HOW TO COMPLETE THIS TASK: Only the lines that hold "lime" should be in the answer, each copied from the data below.

+++

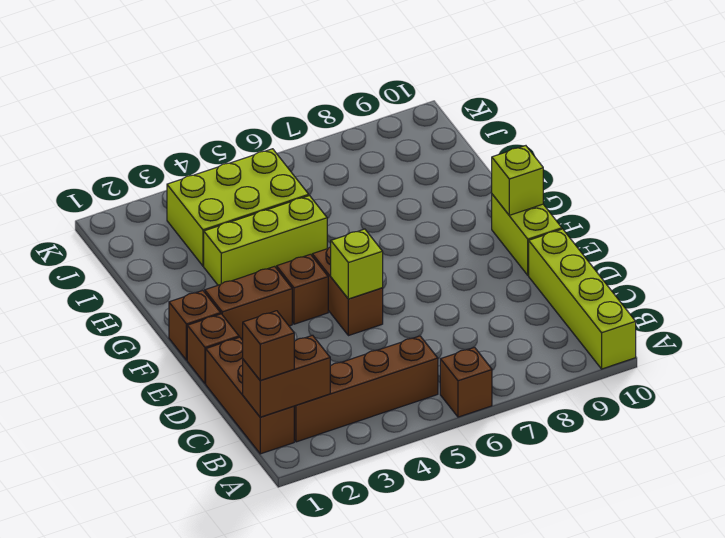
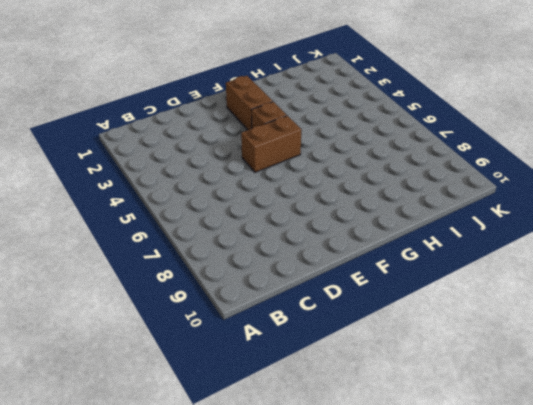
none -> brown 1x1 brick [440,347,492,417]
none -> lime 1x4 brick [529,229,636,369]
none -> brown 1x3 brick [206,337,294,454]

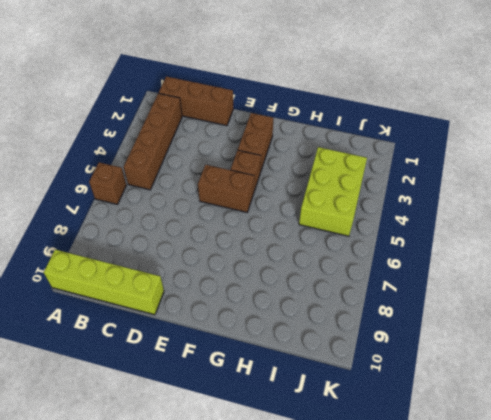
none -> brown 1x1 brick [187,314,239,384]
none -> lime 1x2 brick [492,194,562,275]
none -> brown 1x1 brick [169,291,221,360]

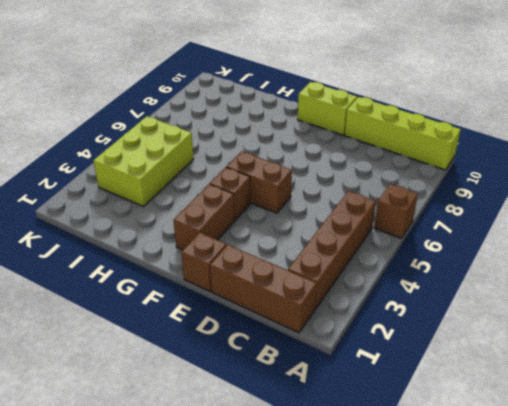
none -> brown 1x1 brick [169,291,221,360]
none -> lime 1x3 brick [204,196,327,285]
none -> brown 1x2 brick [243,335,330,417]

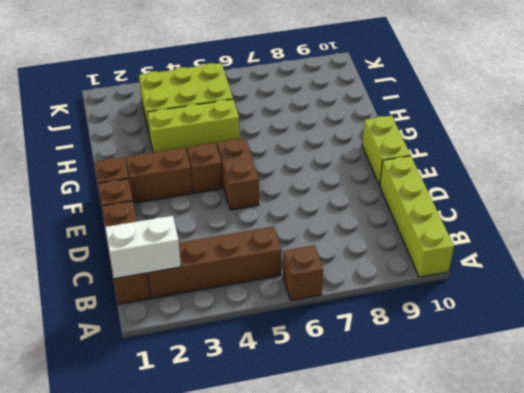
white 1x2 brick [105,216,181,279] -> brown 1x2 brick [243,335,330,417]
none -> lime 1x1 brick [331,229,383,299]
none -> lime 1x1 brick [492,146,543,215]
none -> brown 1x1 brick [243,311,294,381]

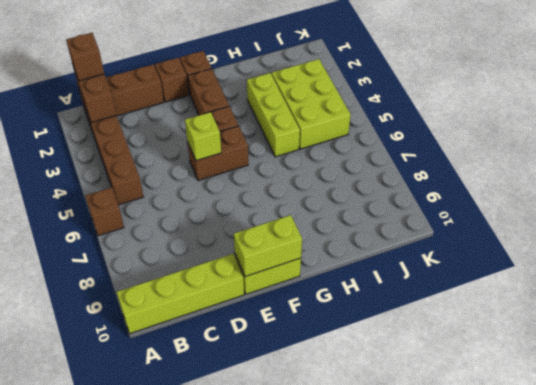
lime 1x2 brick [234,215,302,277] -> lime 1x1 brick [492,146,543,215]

+++

RESPONSE BOX:
none -> lime 1x4 brick [529,229,636,369]
none -> lime 1x2 brick [492,194,562,275]
none -> lime 1x3 brick [204,196,327,285]
none -> lime 1x1 brick [331,229,383,299]
none -> lime 1x1 brick [492,146,543,215]
lime 1x2 brick [234,215,302,277] -> lime 1x1 brick [492,146,543,215]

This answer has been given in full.